Object state change records:
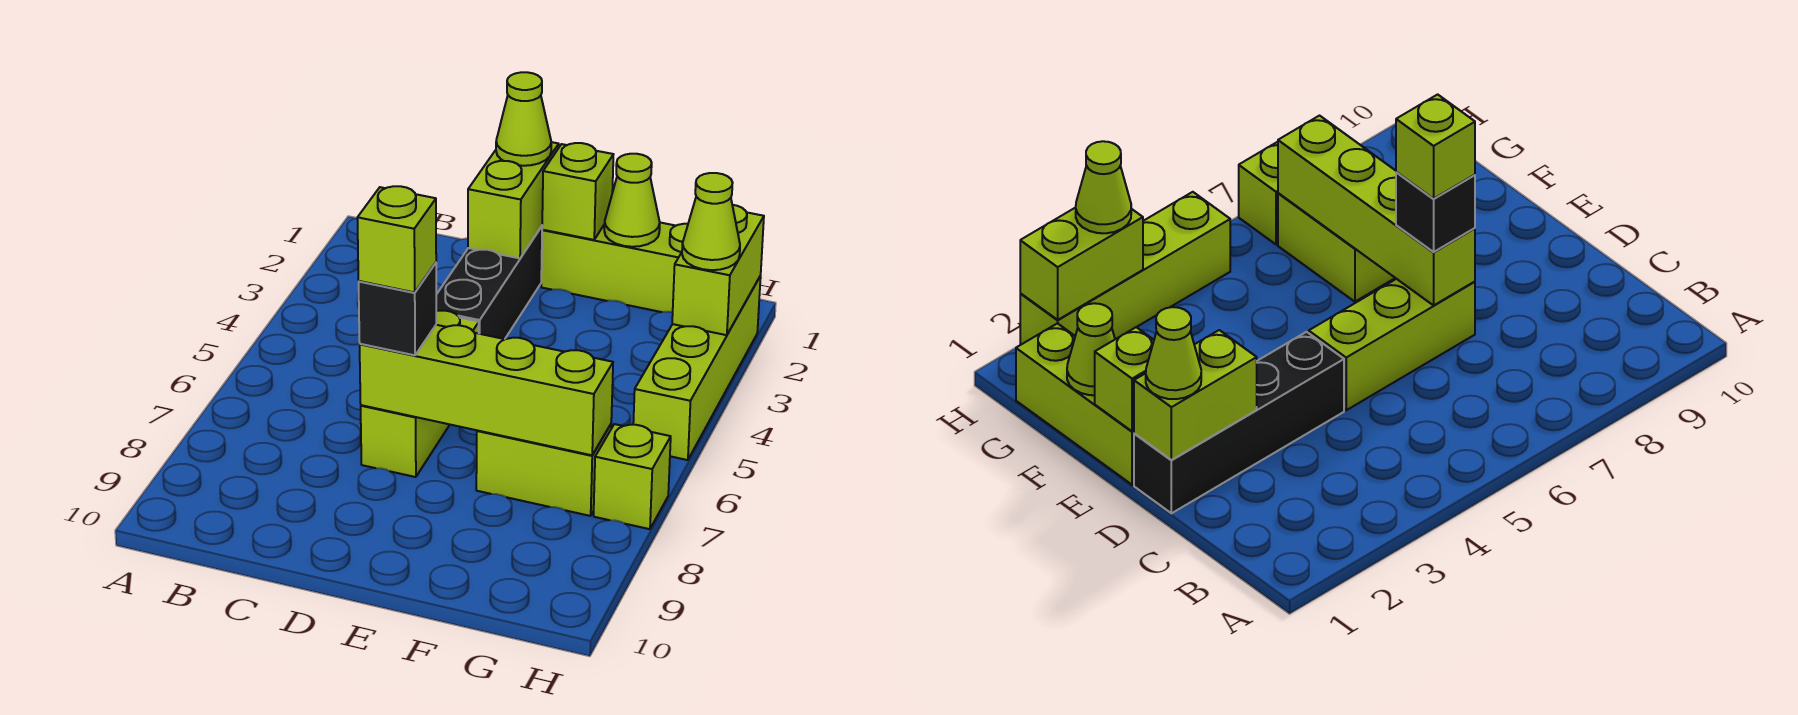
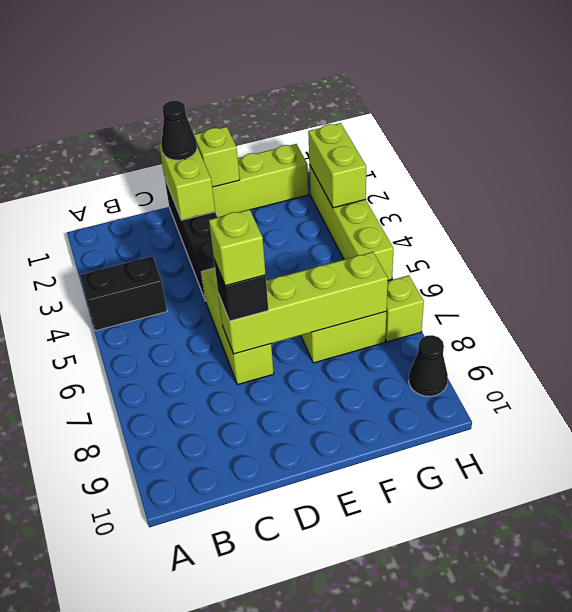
none -> black 1x2 brick [80,256,167,331]
lime 1x1 cone [496,72,551,166] -> black 1x1 cone [161,101,197,160]
lime 1x1 cone [604,154,660,247] -> none
lime 1x1 cone [682,173,740,270] -> none
none -> black 1x1 cone [409,335,448,396]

## What to do
Your answer must be the lines from the one containing "lime 1x1 cone [682,173,740,270] -> none" through the last line of the entries, copied exactly, with no other lines.

## Worked solution
lime 1x1 cone [682,173,740,270] -> none
none -> black 1x1 cone [409,335,448,396]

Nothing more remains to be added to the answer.